[TASK DETAILS] Across the data, every line with the word "white" counts once; state the total alone.

Coordinate-based change listings

══════════

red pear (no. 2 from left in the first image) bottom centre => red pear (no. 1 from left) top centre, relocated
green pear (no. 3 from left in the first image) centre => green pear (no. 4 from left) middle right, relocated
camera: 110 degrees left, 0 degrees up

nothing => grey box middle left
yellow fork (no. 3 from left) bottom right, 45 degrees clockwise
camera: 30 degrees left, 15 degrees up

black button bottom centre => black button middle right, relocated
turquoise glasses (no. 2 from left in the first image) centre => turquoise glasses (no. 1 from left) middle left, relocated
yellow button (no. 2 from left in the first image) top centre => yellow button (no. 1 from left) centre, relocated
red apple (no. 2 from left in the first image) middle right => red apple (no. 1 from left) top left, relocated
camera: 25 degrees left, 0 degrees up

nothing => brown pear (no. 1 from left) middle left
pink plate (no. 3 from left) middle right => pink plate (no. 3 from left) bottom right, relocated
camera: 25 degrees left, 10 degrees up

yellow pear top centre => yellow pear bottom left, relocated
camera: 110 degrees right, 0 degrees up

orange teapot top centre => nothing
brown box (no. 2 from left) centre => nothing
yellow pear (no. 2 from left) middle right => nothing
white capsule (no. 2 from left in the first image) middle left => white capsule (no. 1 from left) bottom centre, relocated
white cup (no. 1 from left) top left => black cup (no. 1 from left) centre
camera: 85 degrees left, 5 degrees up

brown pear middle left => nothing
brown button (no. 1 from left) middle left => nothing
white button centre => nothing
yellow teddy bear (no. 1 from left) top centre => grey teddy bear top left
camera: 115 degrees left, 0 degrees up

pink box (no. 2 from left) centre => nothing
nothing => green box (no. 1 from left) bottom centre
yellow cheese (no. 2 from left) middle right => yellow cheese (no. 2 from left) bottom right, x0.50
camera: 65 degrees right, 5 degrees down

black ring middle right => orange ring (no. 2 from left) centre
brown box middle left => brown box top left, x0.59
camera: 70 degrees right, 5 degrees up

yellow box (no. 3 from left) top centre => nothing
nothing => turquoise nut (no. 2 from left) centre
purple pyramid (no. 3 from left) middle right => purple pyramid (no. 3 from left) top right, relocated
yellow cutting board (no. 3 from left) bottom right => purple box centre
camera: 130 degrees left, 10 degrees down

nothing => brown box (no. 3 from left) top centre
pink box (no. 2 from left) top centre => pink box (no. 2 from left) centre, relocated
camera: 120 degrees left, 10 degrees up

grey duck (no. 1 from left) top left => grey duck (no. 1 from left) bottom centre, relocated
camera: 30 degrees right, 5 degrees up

══════════

[ANSWER BOX] 3